**Work instruction**
From the line with "type=move; before=ScarletCoffeeMug; pos1=687,278;" through the line with "type=insert; after=RosyCoffeeMug; pos2=733,195", repeat the entries verbatim, both end lines included, and add nothing.
========
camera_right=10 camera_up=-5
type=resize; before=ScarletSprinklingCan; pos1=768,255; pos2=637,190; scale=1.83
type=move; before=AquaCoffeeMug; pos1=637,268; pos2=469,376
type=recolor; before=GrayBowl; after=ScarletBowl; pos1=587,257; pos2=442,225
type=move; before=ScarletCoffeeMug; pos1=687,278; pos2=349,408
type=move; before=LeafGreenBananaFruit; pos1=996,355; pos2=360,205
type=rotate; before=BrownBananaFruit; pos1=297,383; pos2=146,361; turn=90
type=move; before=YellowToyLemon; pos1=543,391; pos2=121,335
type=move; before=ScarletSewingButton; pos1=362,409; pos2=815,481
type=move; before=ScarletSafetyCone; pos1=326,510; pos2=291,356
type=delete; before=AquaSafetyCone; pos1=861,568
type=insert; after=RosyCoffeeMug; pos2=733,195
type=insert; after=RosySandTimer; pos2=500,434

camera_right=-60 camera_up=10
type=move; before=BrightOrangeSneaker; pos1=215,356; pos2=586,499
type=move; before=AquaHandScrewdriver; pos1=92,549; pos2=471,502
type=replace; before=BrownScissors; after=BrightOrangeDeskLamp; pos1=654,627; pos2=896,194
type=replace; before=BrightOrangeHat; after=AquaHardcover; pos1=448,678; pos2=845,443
========
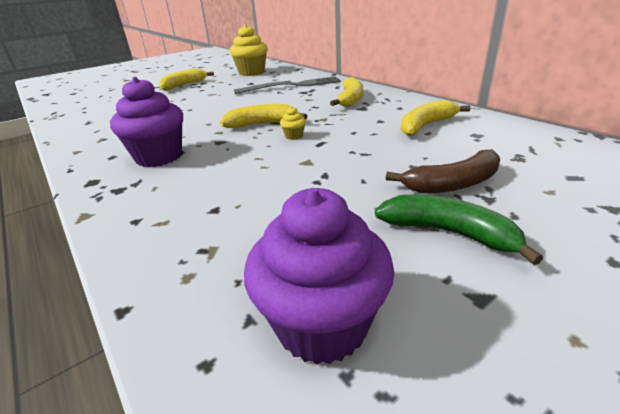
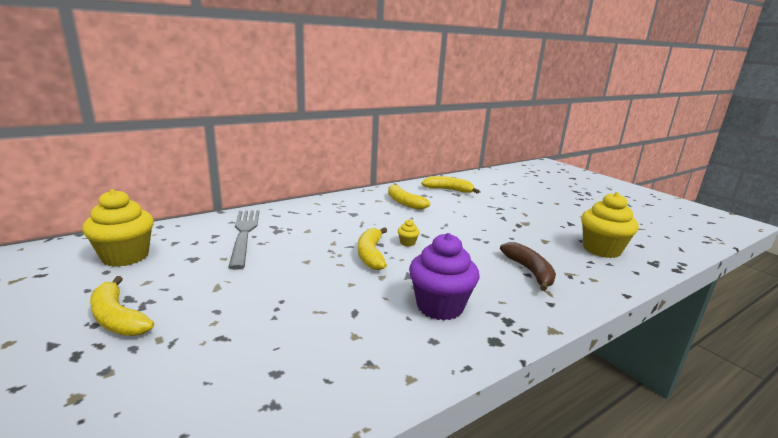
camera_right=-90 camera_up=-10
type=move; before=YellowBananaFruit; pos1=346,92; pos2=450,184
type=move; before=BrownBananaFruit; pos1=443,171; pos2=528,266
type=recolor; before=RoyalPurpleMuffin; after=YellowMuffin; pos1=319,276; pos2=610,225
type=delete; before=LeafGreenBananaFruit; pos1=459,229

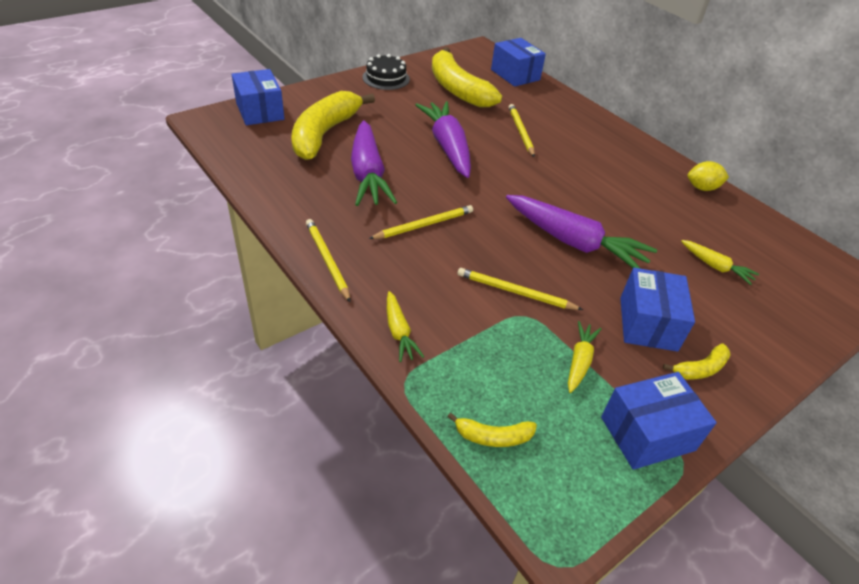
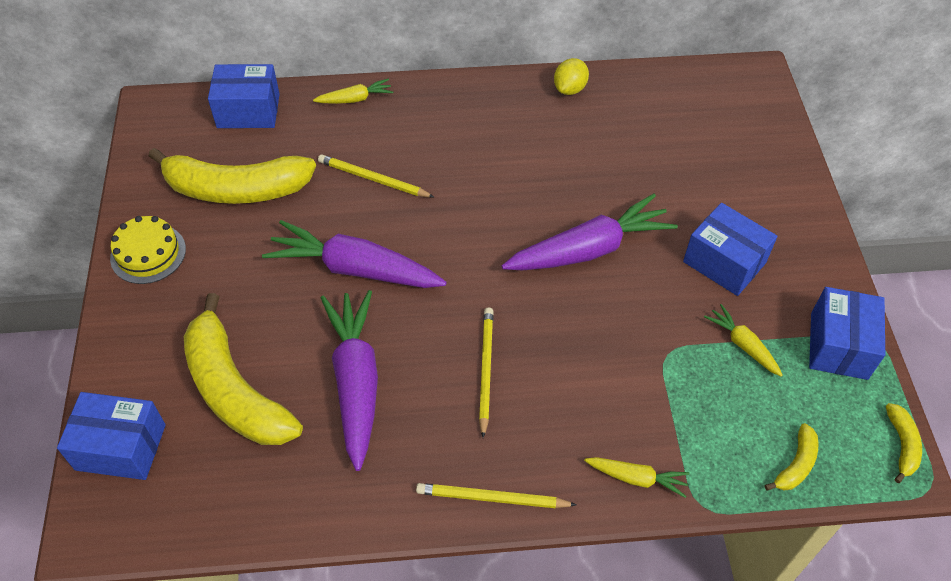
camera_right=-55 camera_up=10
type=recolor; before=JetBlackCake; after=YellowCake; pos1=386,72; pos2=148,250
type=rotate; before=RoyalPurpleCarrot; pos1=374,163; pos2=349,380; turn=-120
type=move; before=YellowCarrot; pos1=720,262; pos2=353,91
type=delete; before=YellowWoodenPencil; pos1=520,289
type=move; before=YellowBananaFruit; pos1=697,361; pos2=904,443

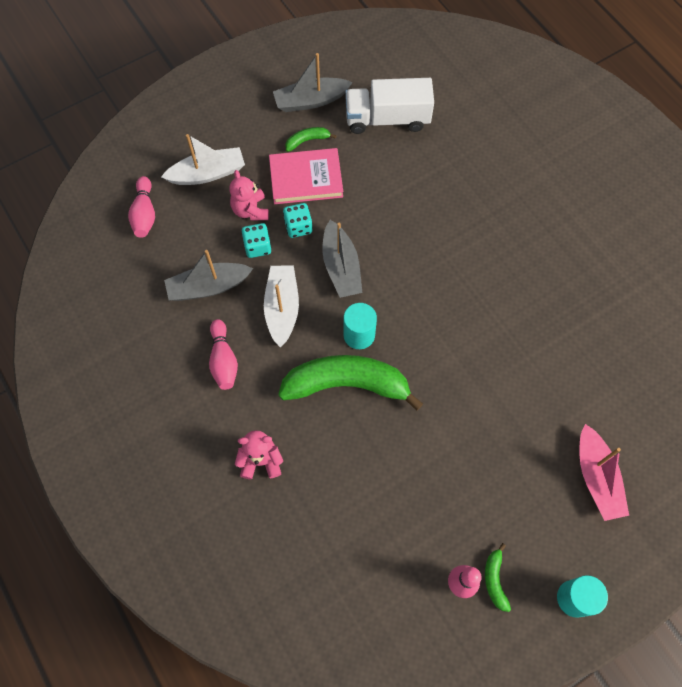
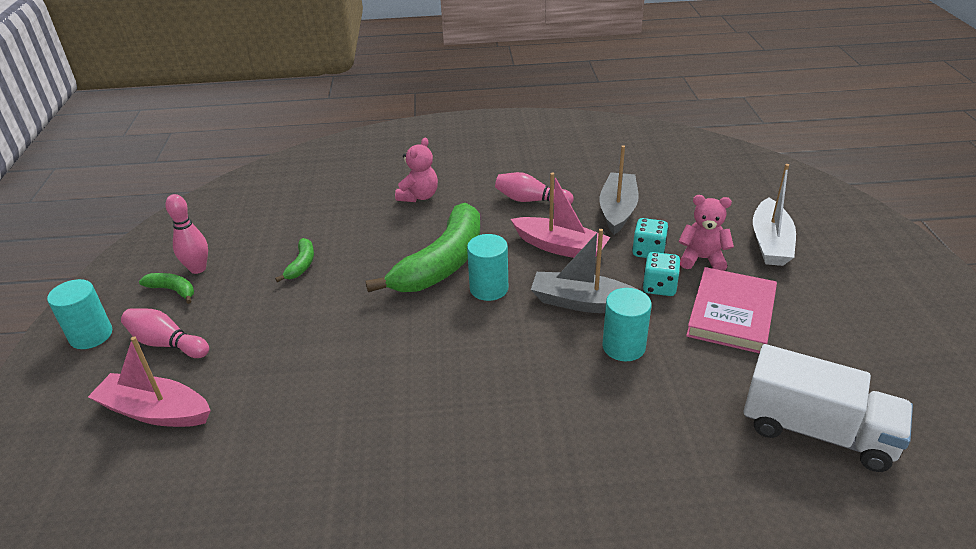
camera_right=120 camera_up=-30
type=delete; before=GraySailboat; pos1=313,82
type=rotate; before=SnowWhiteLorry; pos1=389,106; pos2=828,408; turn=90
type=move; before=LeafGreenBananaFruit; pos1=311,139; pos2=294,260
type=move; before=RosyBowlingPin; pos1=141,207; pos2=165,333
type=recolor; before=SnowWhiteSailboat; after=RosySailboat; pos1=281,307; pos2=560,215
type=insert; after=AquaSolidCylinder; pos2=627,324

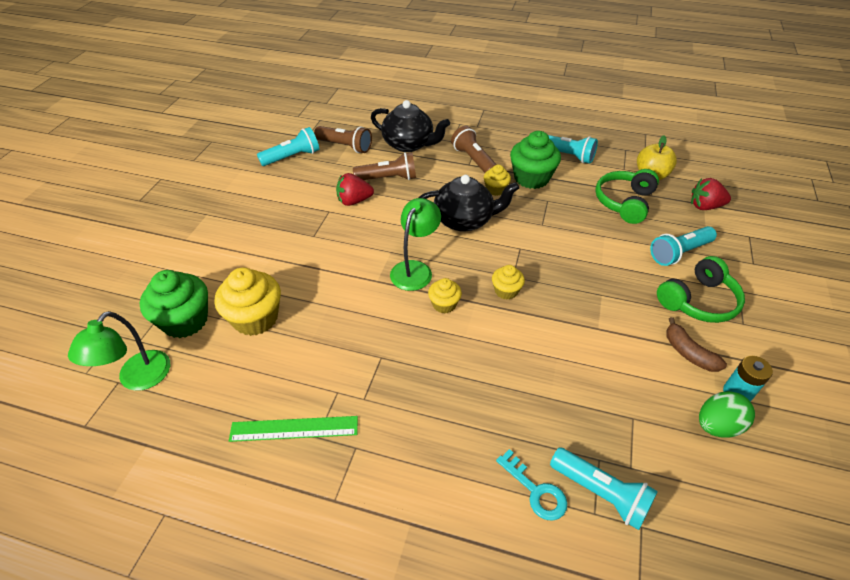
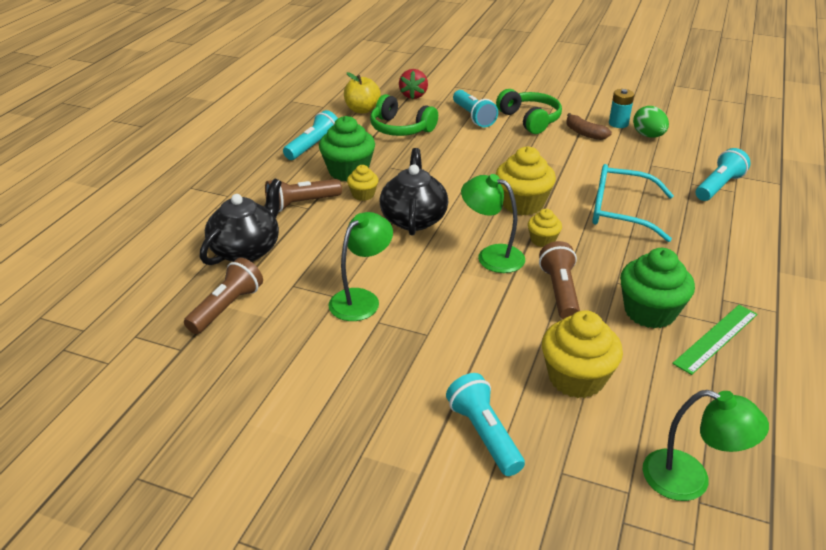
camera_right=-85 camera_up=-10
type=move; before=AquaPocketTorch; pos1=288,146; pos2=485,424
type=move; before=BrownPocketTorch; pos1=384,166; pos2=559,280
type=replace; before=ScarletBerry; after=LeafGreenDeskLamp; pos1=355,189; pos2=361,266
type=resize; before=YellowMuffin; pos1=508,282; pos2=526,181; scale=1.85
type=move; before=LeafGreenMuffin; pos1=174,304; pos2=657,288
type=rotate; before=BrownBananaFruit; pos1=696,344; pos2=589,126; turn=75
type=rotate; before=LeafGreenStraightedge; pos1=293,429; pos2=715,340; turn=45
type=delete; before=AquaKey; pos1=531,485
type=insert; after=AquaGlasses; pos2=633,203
========
**Expected answer**
type=move; before=ScarletCoffeeMug; pos1=687,278; pos2=349,408
type=move; before=LeafGreenBananaFruit; pos1=996,355; pos2=360,205
type=rotate; before=BrownBananaFruit; pos1=297,383; pos2=146,361; turn=90
type=move; before=YellowToyLemon; pos1=543,391; pos2=121,335
type=move; before=ScarletSewingButton; pos1=362,409; pos2=815,481
type=move; before=ScarletSafetyCone; pos1=326,510; pos2=291,356
type=delete; before=AquaSafetyCone; pos1=861,568
type=insert; after=RosyCoffeeMug; pos2=733,195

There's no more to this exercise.